= Task to complete =
Copy out the lines from the one with "Write the LilyPond" to the one with "r4 r8 f'8 \acciaccatura", replacing "Maestoso" with "Andante" and leaving everything else untouched.

= Supplied information =
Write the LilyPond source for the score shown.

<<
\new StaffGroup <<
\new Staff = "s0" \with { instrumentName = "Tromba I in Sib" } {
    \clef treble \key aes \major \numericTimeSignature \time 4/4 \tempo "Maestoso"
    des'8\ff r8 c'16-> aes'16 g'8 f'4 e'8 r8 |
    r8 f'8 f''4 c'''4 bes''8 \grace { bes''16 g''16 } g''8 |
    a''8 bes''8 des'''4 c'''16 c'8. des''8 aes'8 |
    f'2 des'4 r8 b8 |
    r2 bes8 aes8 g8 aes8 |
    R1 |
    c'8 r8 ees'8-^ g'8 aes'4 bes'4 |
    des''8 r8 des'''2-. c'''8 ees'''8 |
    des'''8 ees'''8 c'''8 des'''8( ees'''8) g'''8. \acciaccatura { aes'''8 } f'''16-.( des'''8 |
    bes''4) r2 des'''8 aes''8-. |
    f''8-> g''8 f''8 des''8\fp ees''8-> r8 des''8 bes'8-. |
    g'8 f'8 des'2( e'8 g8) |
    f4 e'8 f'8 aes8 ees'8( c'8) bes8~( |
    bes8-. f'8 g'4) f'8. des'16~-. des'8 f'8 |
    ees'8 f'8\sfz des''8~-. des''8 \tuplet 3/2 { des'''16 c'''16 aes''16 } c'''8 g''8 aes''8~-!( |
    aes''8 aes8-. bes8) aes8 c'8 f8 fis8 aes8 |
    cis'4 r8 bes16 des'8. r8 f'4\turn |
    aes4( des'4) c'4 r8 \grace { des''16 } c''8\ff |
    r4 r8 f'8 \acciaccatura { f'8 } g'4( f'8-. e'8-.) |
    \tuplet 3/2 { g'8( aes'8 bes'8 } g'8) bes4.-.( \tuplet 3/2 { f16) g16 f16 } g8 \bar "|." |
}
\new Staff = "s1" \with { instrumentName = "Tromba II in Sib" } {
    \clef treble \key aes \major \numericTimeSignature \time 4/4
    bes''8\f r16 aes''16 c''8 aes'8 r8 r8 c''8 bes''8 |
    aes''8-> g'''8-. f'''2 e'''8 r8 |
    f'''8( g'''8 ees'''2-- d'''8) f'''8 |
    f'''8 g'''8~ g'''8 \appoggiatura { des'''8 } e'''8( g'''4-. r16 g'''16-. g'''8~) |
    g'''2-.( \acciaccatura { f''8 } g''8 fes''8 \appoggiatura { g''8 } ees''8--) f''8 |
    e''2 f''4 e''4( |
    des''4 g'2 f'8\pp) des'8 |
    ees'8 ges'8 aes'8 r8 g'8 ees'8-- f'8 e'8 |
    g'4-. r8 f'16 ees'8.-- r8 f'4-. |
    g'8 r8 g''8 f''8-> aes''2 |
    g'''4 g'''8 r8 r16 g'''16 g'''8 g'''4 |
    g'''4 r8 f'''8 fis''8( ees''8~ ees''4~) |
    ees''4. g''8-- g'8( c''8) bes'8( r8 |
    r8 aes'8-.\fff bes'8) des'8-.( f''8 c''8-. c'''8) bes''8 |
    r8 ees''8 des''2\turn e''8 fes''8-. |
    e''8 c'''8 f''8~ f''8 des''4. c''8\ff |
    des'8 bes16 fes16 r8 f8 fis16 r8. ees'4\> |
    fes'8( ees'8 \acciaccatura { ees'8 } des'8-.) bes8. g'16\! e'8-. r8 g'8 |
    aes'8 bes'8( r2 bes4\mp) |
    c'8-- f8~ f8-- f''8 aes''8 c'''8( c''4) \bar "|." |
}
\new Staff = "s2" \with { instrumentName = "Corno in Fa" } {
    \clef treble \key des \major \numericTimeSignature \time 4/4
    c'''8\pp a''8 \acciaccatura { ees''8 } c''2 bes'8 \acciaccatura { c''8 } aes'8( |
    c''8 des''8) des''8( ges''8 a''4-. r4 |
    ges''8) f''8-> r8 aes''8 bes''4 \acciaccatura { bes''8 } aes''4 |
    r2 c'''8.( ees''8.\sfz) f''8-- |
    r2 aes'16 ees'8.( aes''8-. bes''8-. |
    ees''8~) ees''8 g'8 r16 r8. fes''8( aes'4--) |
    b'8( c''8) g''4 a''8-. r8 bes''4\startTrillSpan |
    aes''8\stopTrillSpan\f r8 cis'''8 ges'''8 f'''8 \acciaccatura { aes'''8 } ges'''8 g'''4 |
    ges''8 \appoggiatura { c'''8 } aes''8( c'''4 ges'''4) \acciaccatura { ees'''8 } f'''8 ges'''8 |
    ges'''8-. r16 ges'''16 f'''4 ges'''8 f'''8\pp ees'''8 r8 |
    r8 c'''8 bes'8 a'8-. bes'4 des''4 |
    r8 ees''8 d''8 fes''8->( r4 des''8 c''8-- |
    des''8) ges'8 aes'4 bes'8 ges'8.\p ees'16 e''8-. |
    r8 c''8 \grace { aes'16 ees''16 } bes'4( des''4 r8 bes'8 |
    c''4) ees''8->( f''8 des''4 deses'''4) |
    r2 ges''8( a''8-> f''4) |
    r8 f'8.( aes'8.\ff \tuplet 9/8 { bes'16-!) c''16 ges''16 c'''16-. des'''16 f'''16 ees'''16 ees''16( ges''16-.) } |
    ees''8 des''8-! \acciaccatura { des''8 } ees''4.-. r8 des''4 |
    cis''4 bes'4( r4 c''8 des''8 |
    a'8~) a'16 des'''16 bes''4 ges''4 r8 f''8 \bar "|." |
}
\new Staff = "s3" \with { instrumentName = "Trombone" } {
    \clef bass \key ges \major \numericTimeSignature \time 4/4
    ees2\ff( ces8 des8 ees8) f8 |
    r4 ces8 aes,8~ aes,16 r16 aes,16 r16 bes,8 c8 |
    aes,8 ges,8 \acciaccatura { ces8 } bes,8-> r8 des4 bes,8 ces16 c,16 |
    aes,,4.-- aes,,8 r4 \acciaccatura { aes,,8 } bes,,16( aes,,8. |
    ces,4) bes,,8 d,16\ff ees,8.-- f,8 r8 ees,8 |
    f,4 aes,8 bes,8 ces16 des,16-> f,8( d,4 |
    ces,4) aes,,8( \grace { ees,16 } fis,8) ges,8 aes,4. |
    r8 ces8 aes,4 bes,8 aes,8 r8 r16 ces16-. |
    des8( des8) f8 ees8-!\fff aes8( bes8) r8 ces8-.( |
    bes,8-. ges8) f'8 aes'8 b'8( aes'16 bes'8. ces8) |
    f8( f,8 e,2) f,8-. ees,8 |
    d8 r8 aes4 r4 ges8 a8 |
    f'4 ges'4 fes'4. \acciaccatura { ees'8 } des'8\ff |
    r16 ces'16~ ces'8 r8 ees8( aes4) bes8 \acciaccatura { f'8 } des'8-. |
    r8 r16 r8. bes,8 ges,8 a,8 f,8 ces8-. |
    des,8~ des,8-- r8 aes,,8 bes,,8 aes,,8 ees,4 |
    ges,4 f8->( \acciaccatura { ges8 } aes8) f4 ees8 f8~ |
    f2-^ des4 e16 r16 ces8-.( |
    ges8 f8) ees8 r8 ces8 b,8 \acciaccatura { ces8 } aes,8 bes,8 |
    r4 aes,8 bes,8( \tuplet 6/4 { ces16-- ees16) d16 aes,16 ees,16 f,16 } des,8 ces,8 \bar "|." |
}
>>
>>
* * *
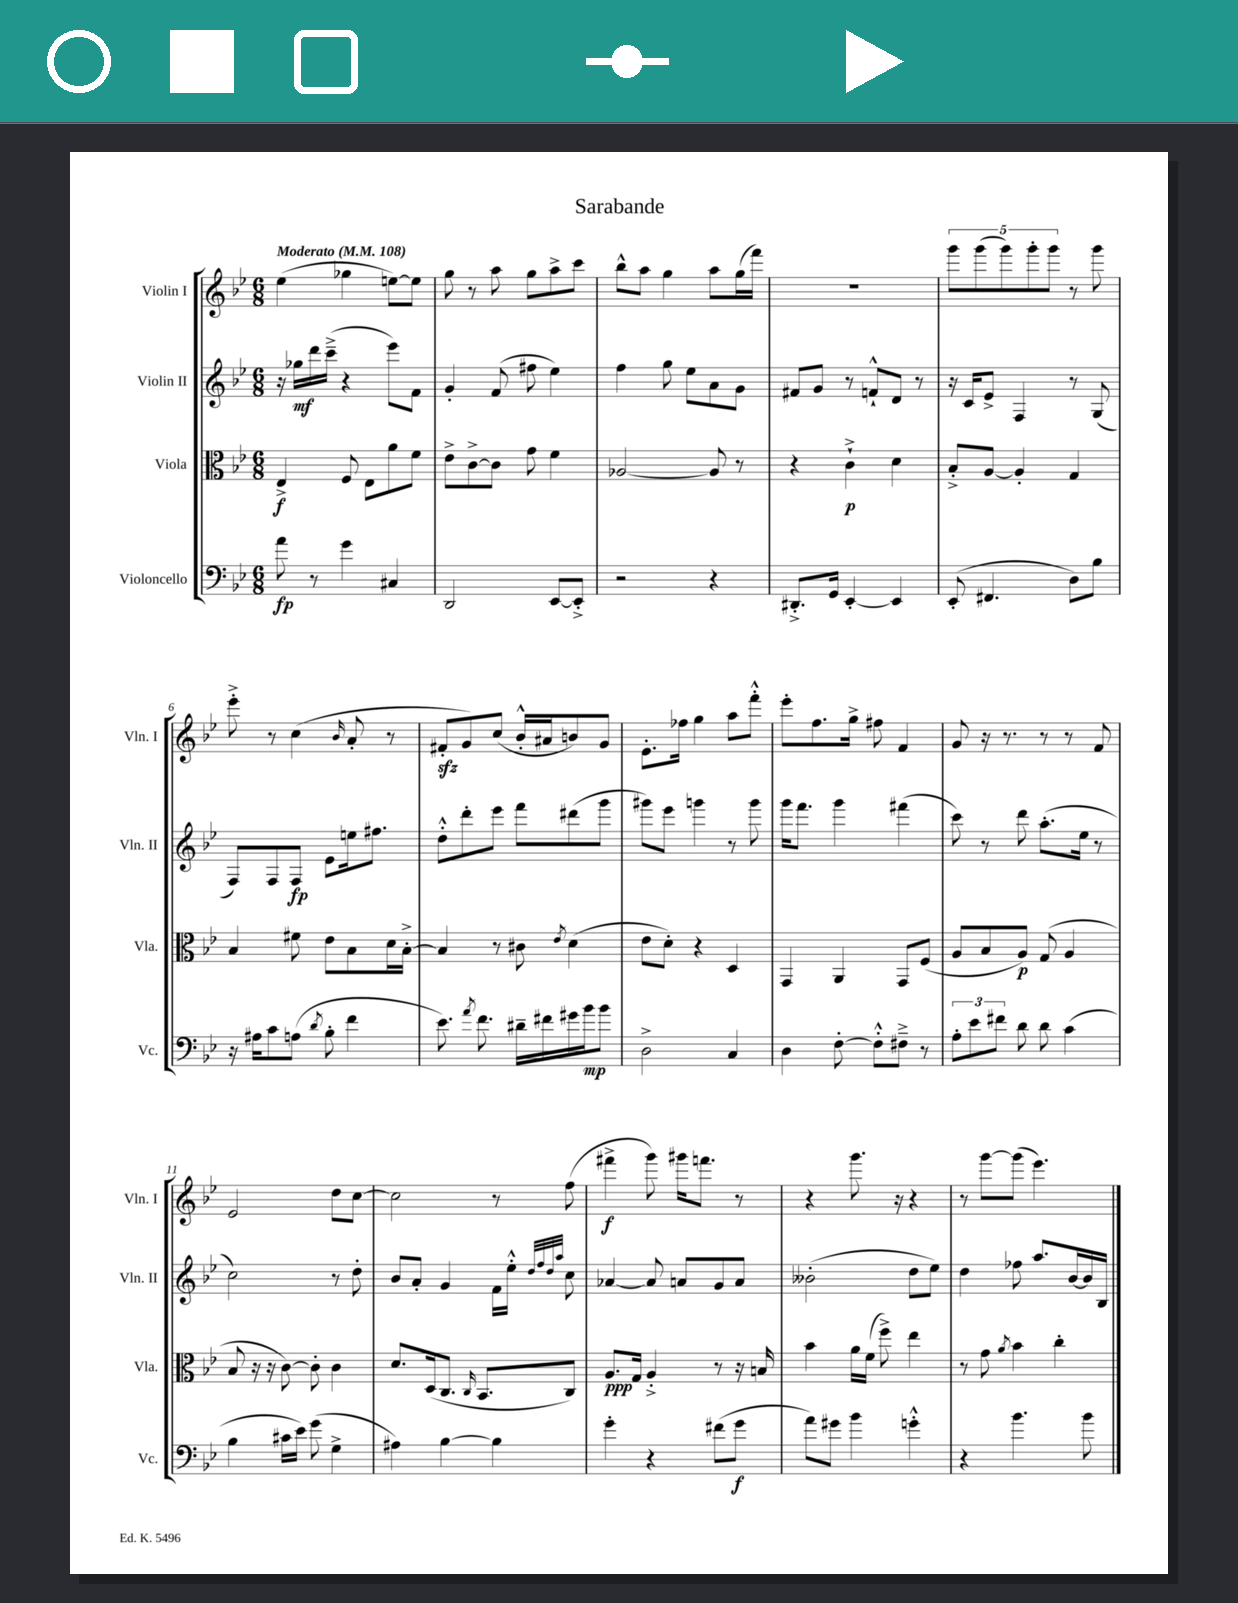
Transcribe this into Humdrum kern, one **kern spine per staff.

= Response to the exercise =
Write the LilyPond source for the score shown.

<<
\new StaffGroup <<
\new Staff = "s0" \with { instrumentName = "Tromba I in Sib" } {
    \clef treble \key aes \major \numericTimeSignature \time 4/4 \tempo "Andante"
    des'8\ff r8 c'16-> aes'16 g'8 f'4 e'8 r8 |
    r8 f'8 f''4 c'''4 bes''8 \grace { bes''16 g''16 } g''8 |
    a''8 bes''8 des'''4 c'''16 c'8. des''8 aes'8 |
    f'2 des'4 r8 b8 |
    r2 bes8 aes8 g8 aes8 |
    R1 |
    c'8 r8 ees'8-^ g'8 aes'4 bes'4 |
    des''8 r8 des'''2-. c'''8 ees'''8 |
    des'''8 ees'''8 c'''8 des'''8( ees'''8) g'''8. \acciaccatura { aes'''8 } f'''16-.( des'''8 |
    bes''4) r2 des'''8 aes''8-. |
    f''8-> g''8 f''8 des''8\fp ees''8-> r8 des''8 bes'8-. |
    g'8 f'8 des'2( e'8 g8) |
    f4 e'8 f'8 aes8 ees'8( c'8) bes8~( |
    bes8-. f'8 g'4) f'8. des'16~-. des'8 f'8 |
    ees'8 f'8\sfz des''8~-. des''8 \tuplet 3/2 { des'''16 c'''16 aes''16 } c'''8 g''8 aes''8~-!( |
    aes''8 aes8-. bes8) aes8 c'8 f8 fis8 aes8 |
    cis'4 r8 bes16 des'8. r8 f'4\turn |
    aes4( des'4) c'4 r8 \grace { des''16 } c''8\ff |
    r4 r8 f'8 \acciaccatura { f'8 } g'4( f'8-. e'8-.) |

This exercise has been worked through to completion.